WORK TO BE COMPLETED —
Transcribe the records verbatim, images excluded.

GIVEN RECORDS —

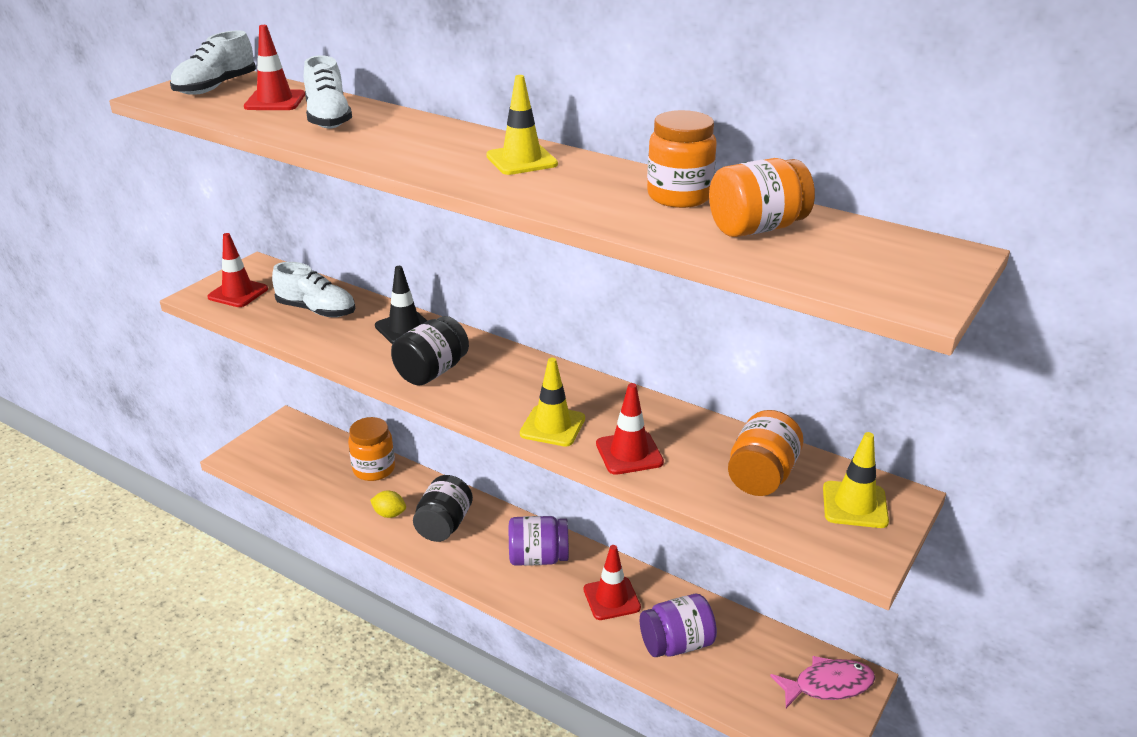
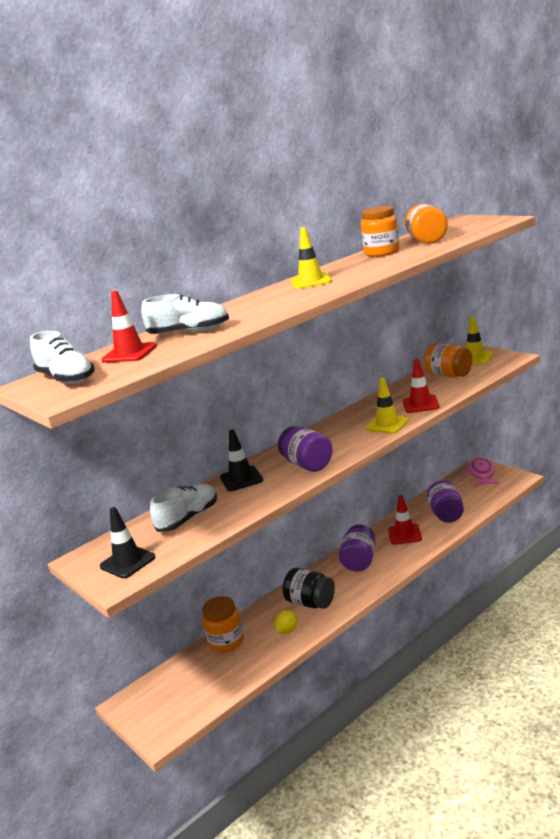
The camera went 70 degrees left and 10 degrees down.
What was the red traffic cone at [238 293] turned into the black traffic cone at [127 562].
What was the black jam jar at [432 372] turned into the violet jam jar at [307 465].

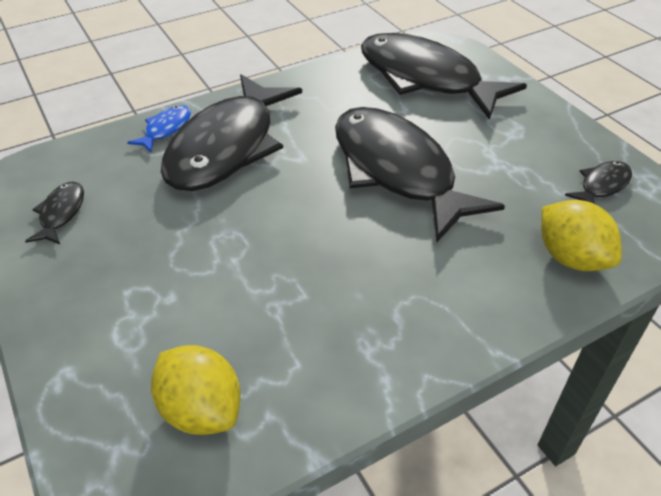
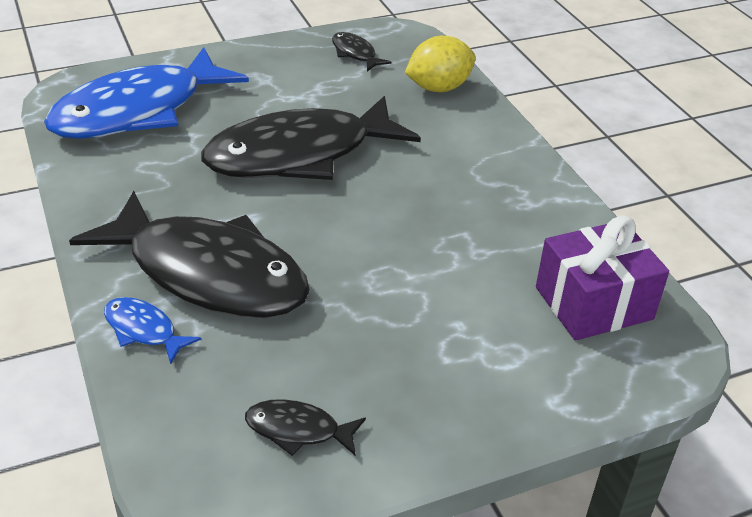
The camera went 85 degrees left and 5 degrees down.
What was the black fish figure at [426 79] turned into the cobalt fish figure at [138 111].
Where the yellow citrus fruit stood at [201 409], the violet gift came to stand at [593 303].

REPLY TO THE EXERCISE —
The camera went 70 degrees left and 10 degrees down.
What was the red traffic cone at [238 293] turned into the black traffic cone at [127 562].
What was the black jam jar at [432 372] turned into the violet jam jar at [307 465].

The camera went 85 degrees left and 5 degrees down.
What was the black fish figure at [426 79] turned into the cobalt fish figure at [138 111].
Where the yellow citrus fruit stood at [201 409], the violet gift came to stand at [593 303].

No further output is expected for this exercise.